Input for this task:
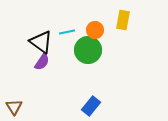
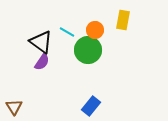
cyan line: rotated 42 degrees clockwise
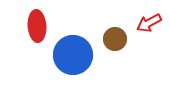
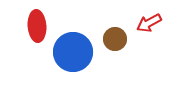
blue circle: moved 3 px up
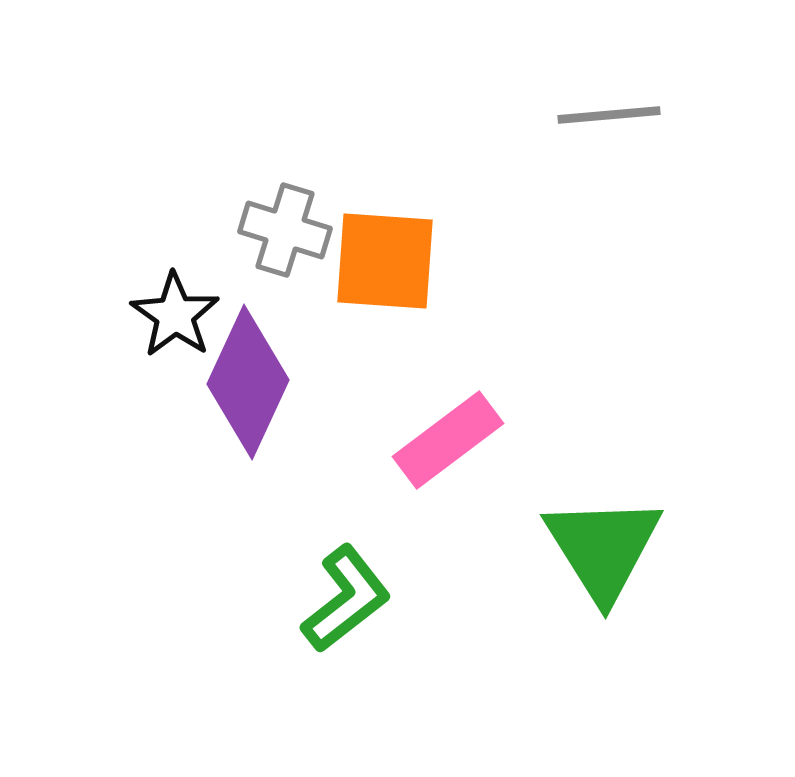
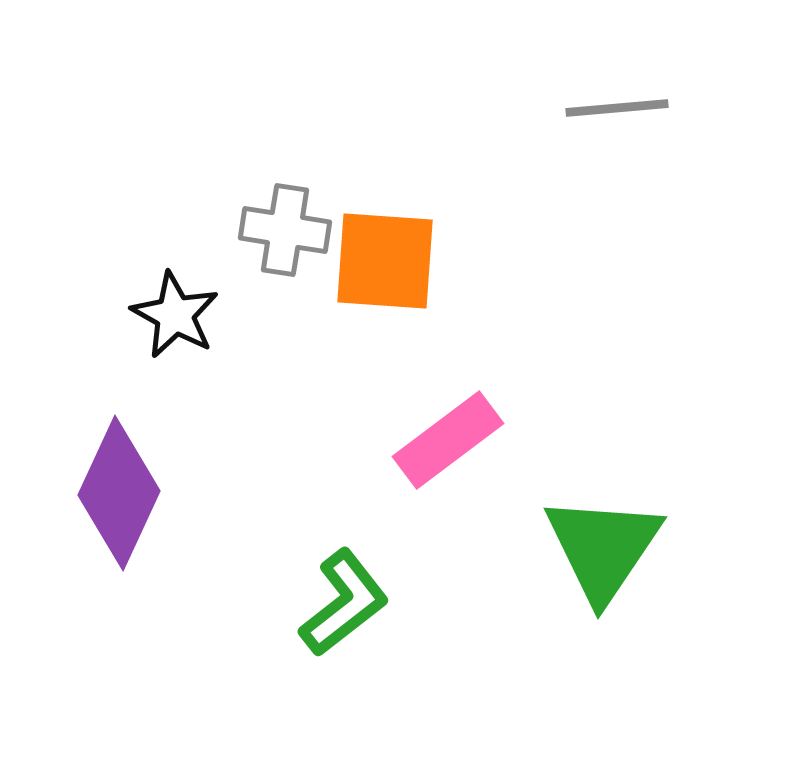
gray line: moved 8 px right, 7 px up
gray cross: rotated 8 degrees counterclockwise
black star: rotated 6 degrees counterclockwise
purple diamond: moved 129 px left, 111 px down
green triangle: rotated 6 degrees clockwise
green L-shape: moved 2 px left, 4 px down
* * *
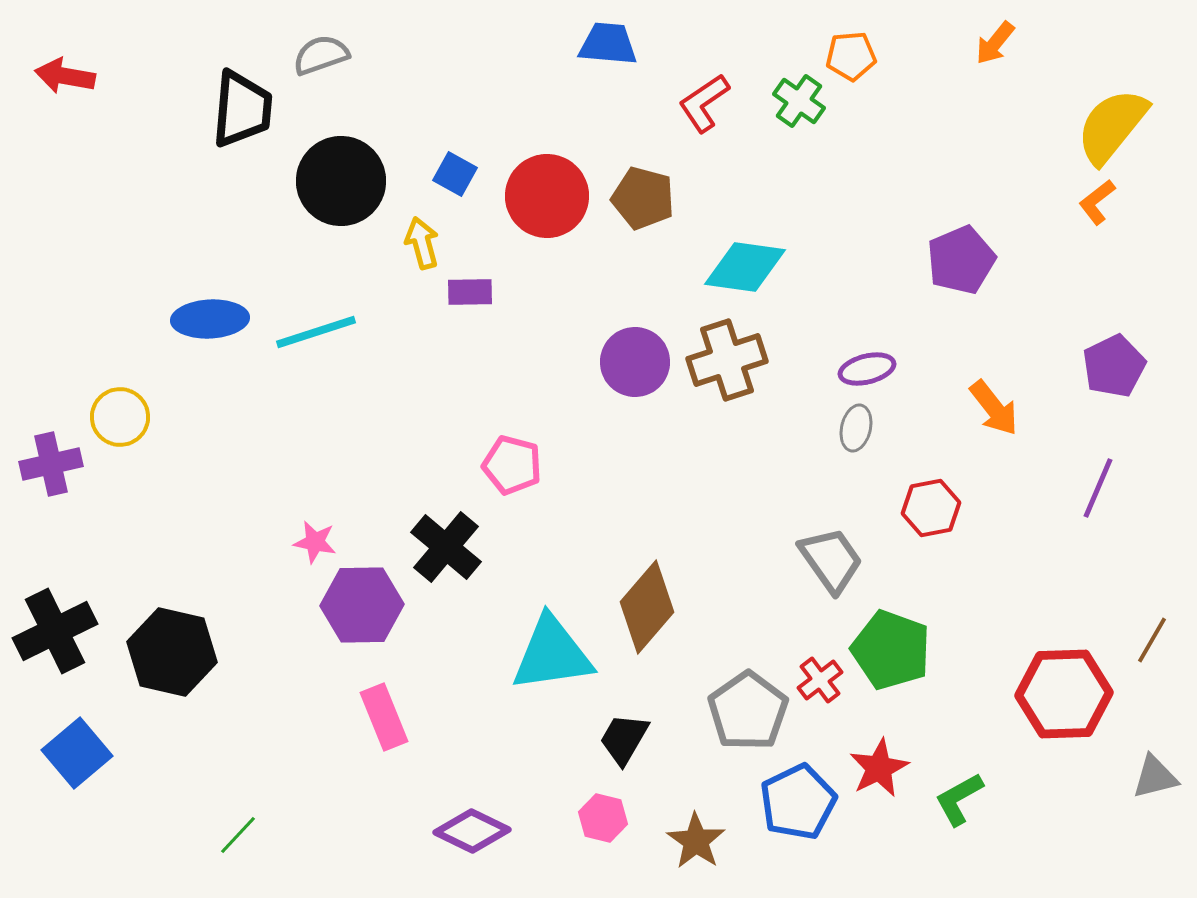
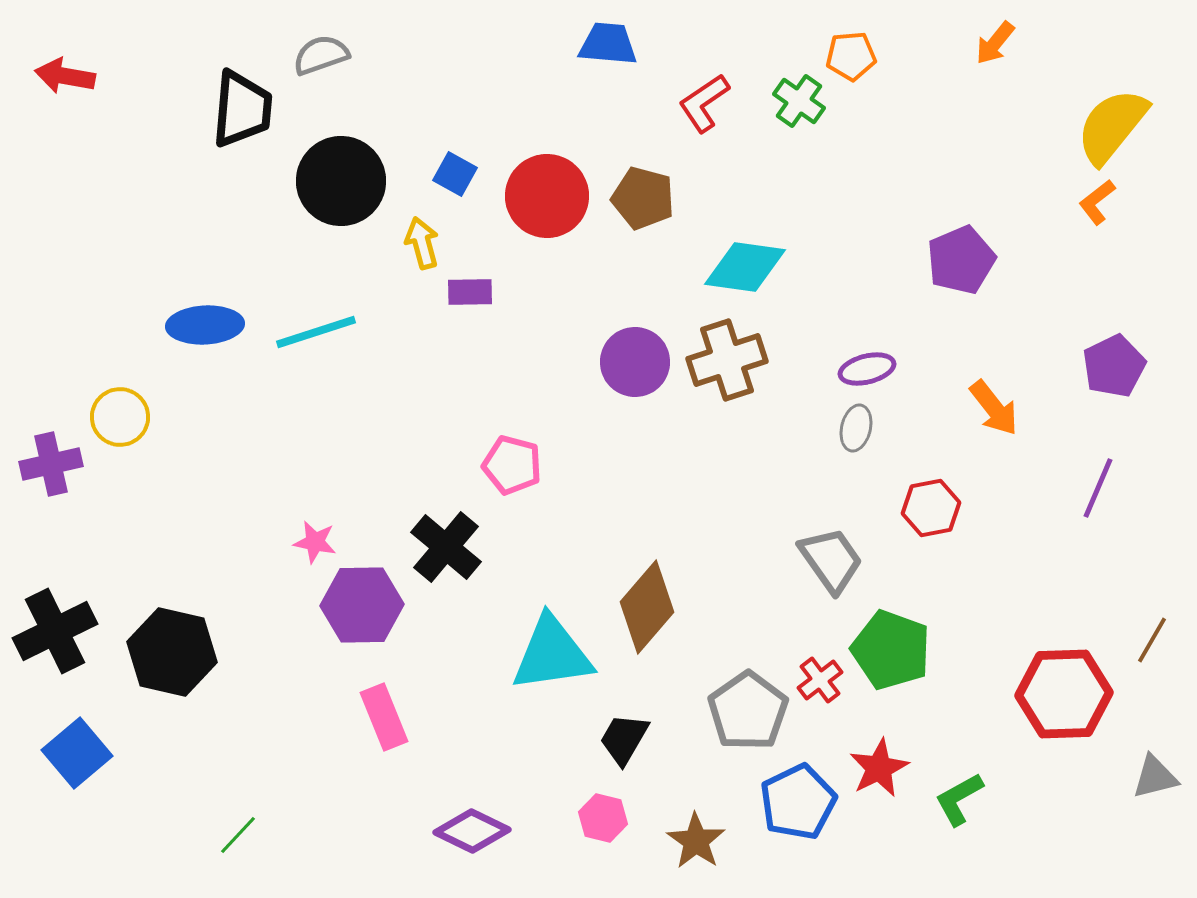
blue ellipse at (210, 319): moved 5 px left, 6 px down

What you have to do: Everything above from the line with "green triangle: rotated 6 degrees clockwise" to the line with "green L-shape: moved 2 px left, 4 px down", both included, must be repeated exactly, and nothing outside that range.

Answer for the task:
green triangle: rotated 6 degrees clockwise
green L-shape: moved 2 px left, 4 px down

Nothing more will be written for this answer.